#### [TASK DETAILS]
Among the entries below, copy only the span from the line containing "green L-shape: (557, 438)" through the line containing "orange triangle: (42, 82)". Do so exactly, and skip the pictures.

(Shape state change listings)
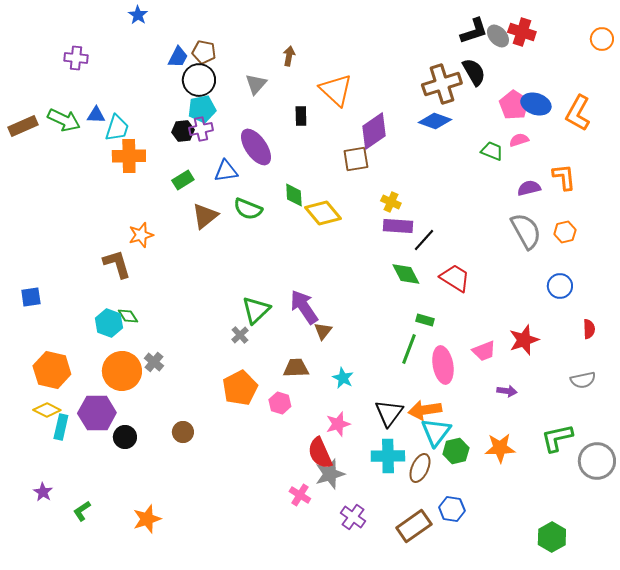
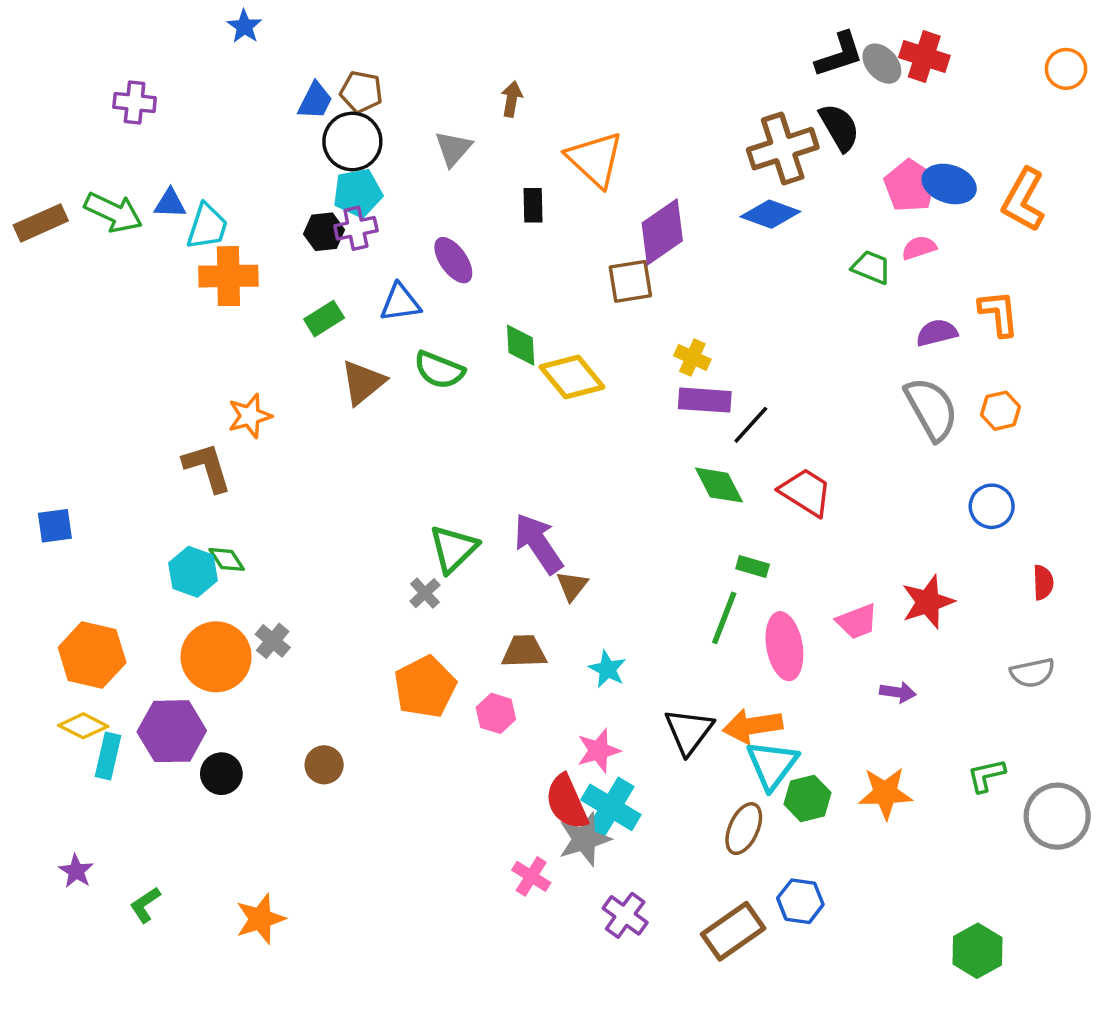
purple ellipse: (256, 147) -> (453, 260), size x0.7
green L-shape: (557, 438) -> (986, 775), size x0.7
cyan cross: (388, 456) -> (611, 807), moved, turned 32

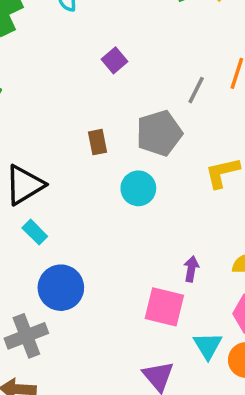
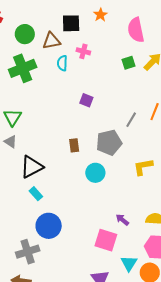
purple square: (114, 60) -> (86, 100), turned -32
purple arrow: (191, 269) -> (122, 220), turned -64

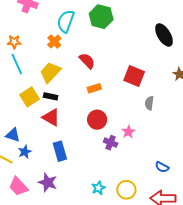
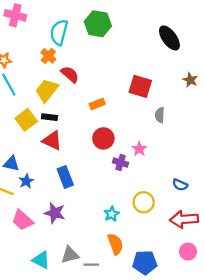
red semicircle: (87, 61) -> (70, 74), moved
yellow circle: (126, 190) -> (144, 202), moved

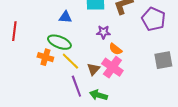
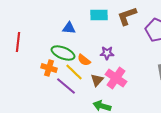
purple star: (103, 32) -> (107, 53), moved
orange semicircle: (115, 49) -> (84, 60), moved
purple line: (76, 86) -> (66, 86), moved, turned -30

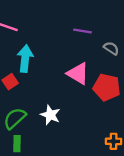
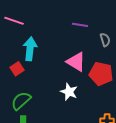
gray semicircle: (111, 48) -> (105, 40), turned 40
white star: (50, 115) -> (69, 92), moved

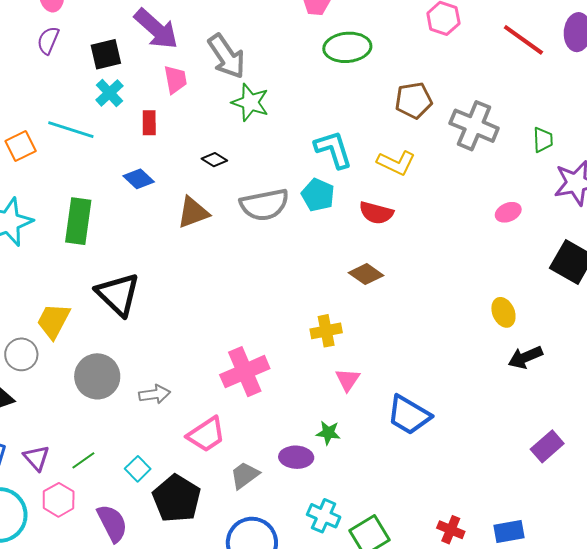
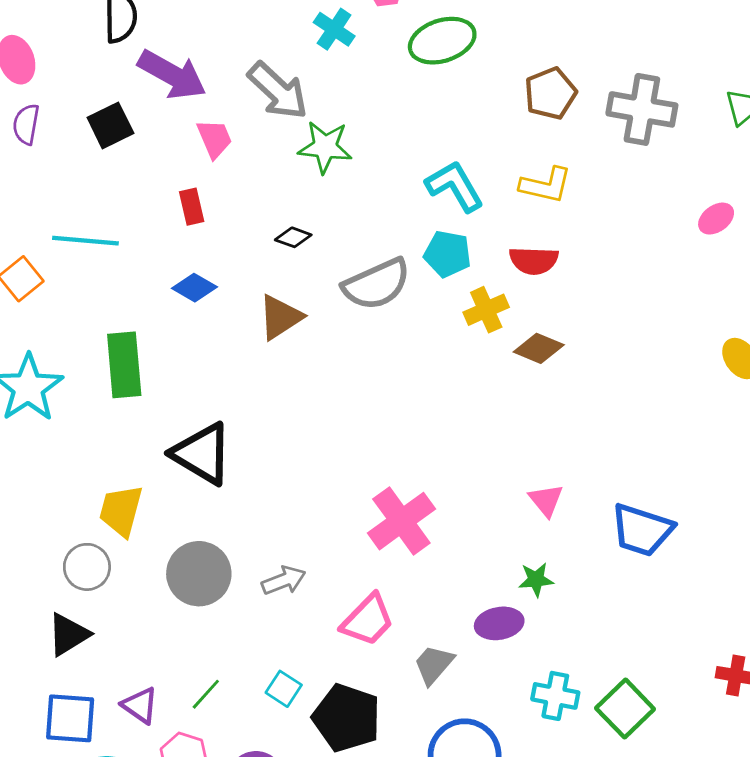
cyan cross: (109, 93) -> (334, 29), moved
yellow cross: (326, 331) -> (486, 310), moved

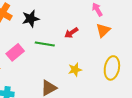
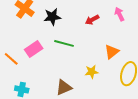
orange triangle: (103, 30) -> (112, 52), moved
red arrow: (71, 33) -> (92, 20), moved

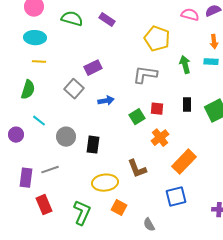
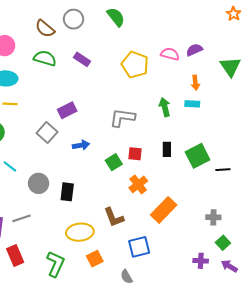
yellow pentagon: (157, 39) -> (135, 65), moved
blue square: (176, 197) -> (139, 247), moved
orange square: (119, 208) -> (95, 259), turned 35

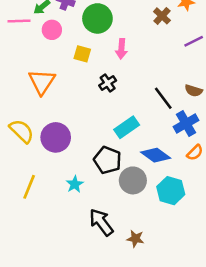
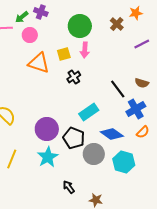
green circle: (97, 18) -> (80, 26), moved
yellow square: (82, 54) -> (64, 54), moved, turned -32
orange triangle: (42, 82) -> (39, 63), moved, turned -45
purple circle: (56, 137) -> (47, 129), moved
cyan star: (75, 184) -> (48, 157), size x1.5
black arrow: (101, 222) -> (69, 187), size x0.6

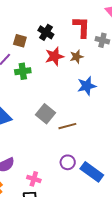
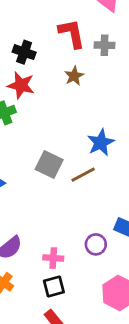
red star: (54, 56) -> (21, 85), moved, turned -30
blue star: (87, 86) -> (101, 143), moved
purple circle: (68, 162) -> (96, 244), moved

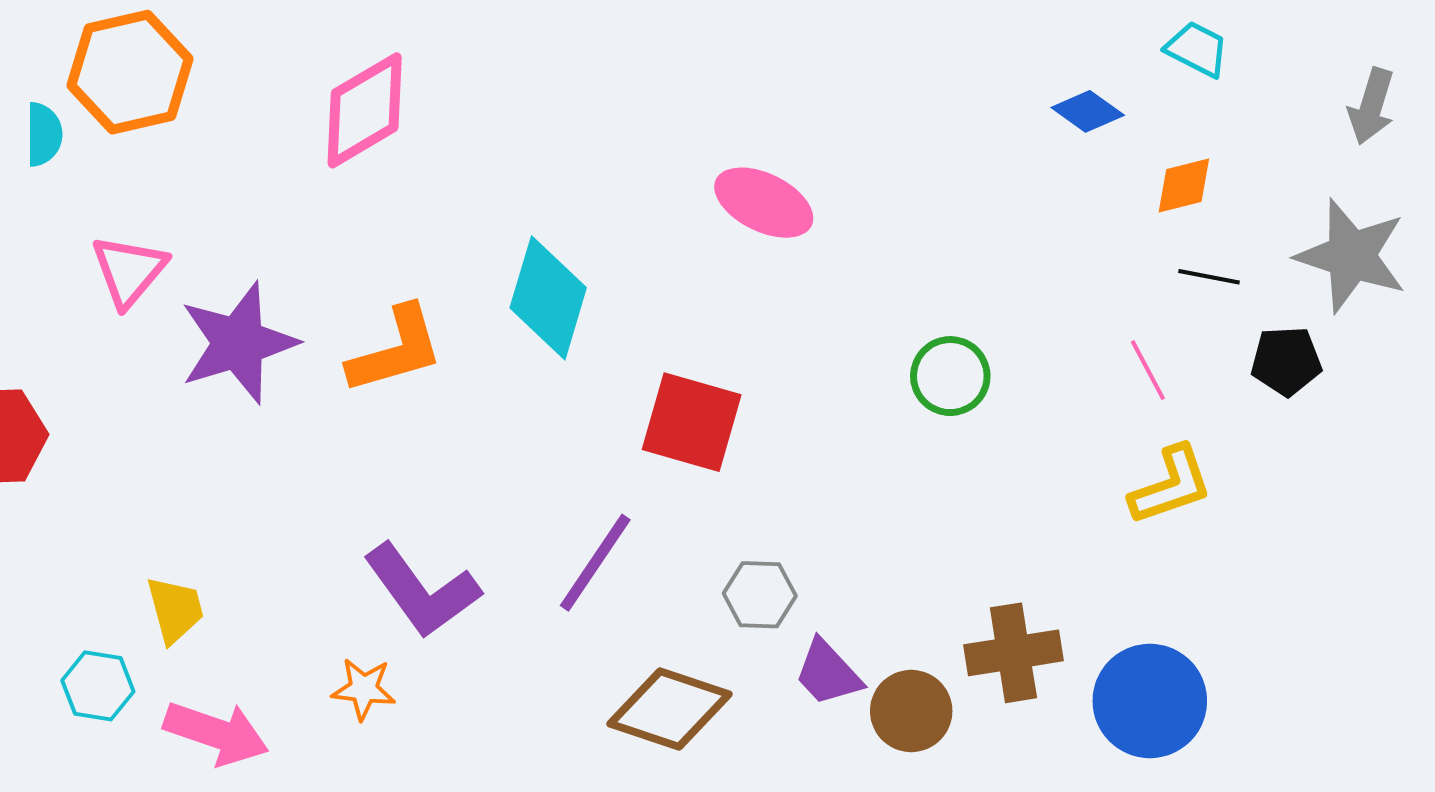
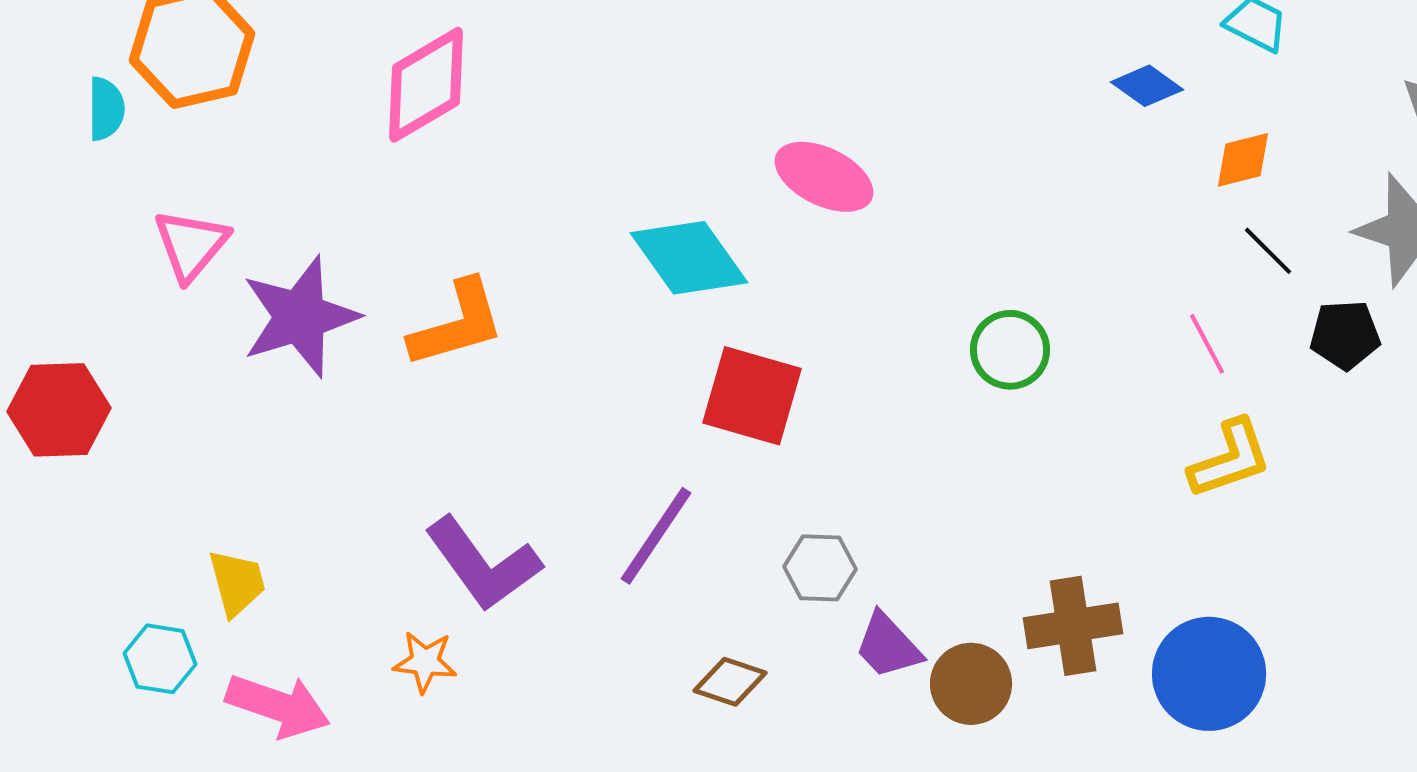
black line: (1209, 277) -> (1268, 251), turned 34
cyan diamond: (548, 298) -> (689, 258), moved, turned -52
brown diamond: (669, 709) -> (730, 682), size x0.6

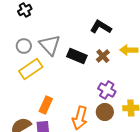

#### [SOLVED PROBLEM]
green L-shape: (557, 438) -> (986, 775), size x0.7
cyan cross: (388, 456) -> (611, 807), moved, turned 32

purple square: (114, 60) -> (86, 100), turned -32
purple arrow: (191, 269) -> (122, 220), turned -64

red semicircle: (87, 61) -> (70, 74), moved
yellow circle: (126, 190) -> (144, 202), moved

purple star: (103, 32) -> (107, 53), moved
orange semicircle: (115, 49) -> (84, 60), moved
purple line: (76, 86) -> (66, 86), moved, turned -30

gray semicircle: (111, 48) -> (105, 40), turned 40
white star: (50, 115) -> (69, 92), moved

cyan cross: (109, 93) -> (334, 29), moved
yellow cross: (326, 331) -> (486, 310), moved

orange triangle: (103, 30) -> (112, 52), moved
red arrow: (71, 33) -> (92, 20), moved

yellow pentagon: (157, 39) -> (135, 65), moved
blue square: (176, 197) -> (139, 247), moved
orange square: (119, 208) -> (95, 259), turned 35

green circle: (97, 18) -> (80, 26), moved
yellow square: (82, 54) -> (64, 54), moved, turned -32
orange triangle: (42, 82) -> (39, 63), moved, turned -45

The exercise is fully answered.